§ **Task requirements**:
Take the listing below and write it out again exactly, skipping any picture that it holds.

§ **Given information**:
-- Opening Marker --

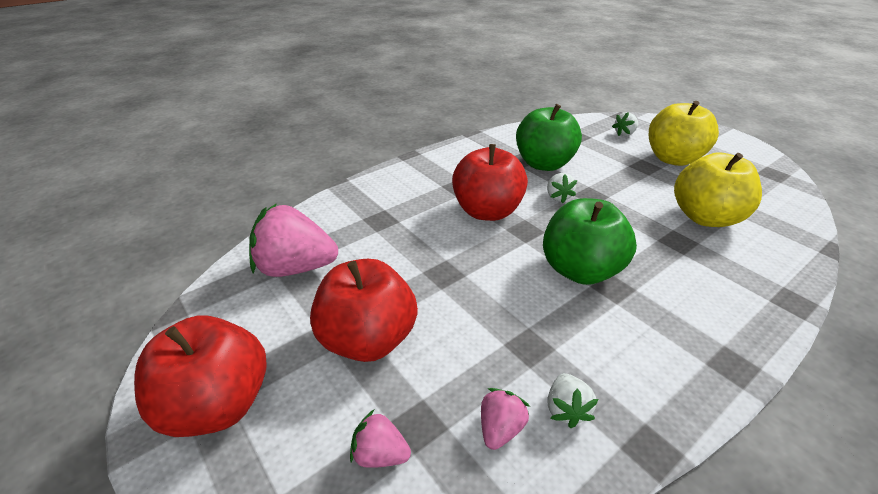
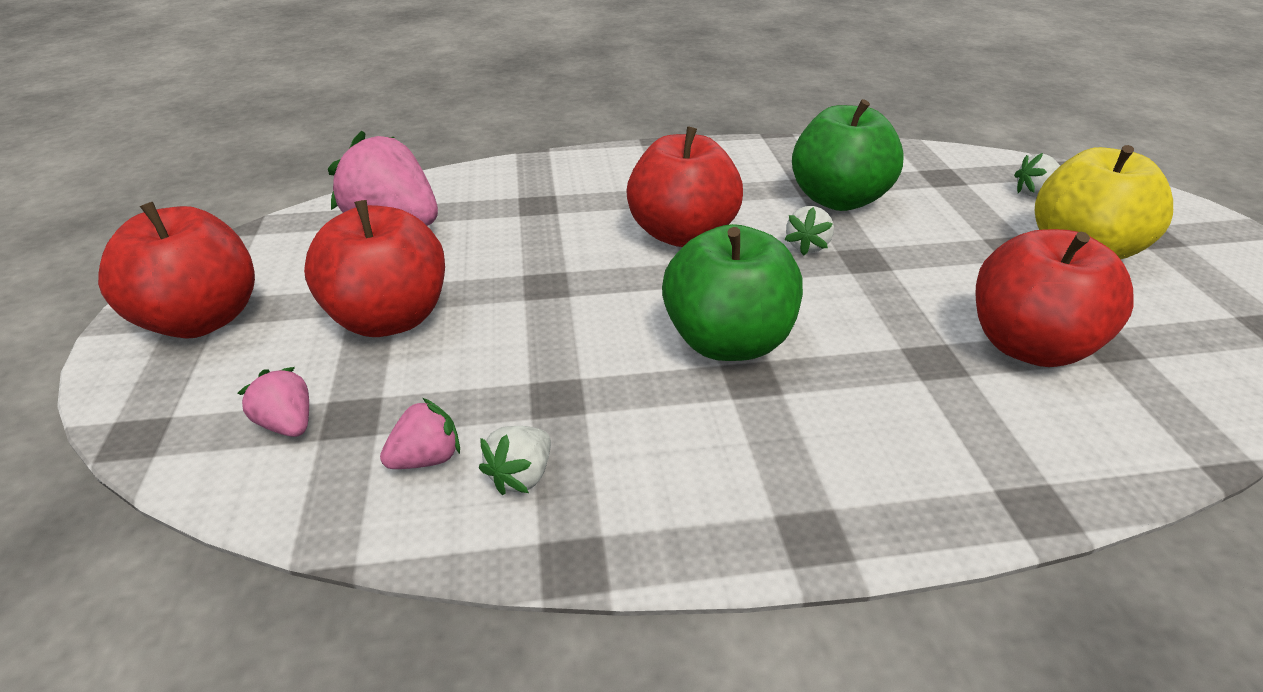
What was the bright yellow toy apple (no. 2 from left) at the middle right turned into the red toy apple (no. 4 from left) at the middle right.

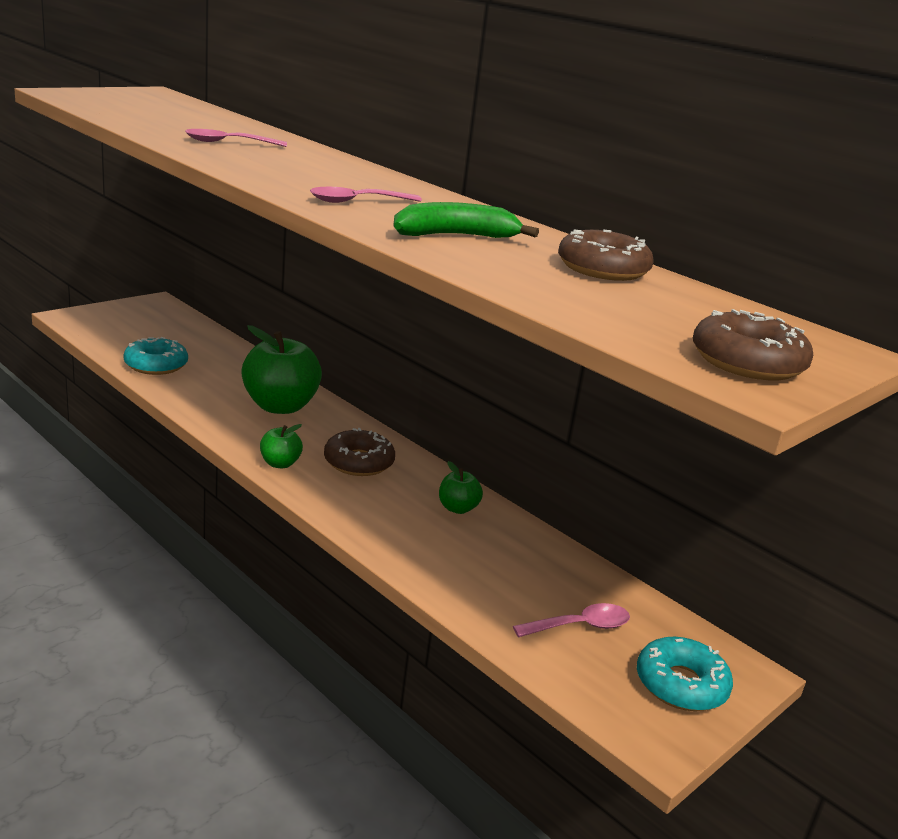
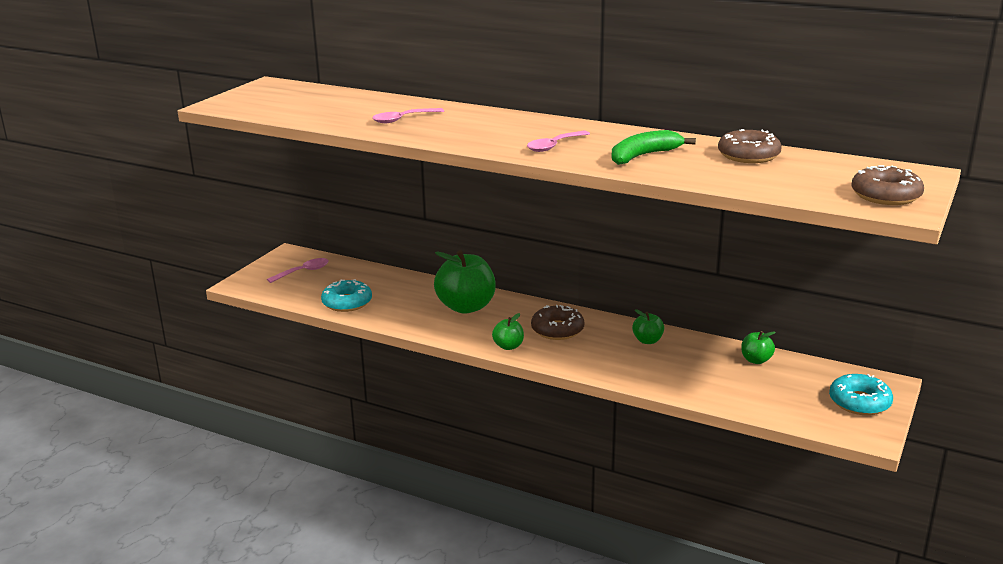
The pink teaspoon (no. 3 from left in the first image) ended up elsewhere, having gone from the bottom centre to the middle left.
The second view gained the green toy apple (no. 4 from left) at the middle right.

-- Closing Marker --

§ **Task output**:
What was the bright yellow toy apple (no. 2 from left) at the middle right turned into the red toy apple (no. 4 from left) at the middle right.

The pink teaspoon (no. 3 from left in the first image) ended up elsewhere, having gone from the bottom centre to the middle left.
The second view gained the green toy apple (no. 4 from left) at the middle right.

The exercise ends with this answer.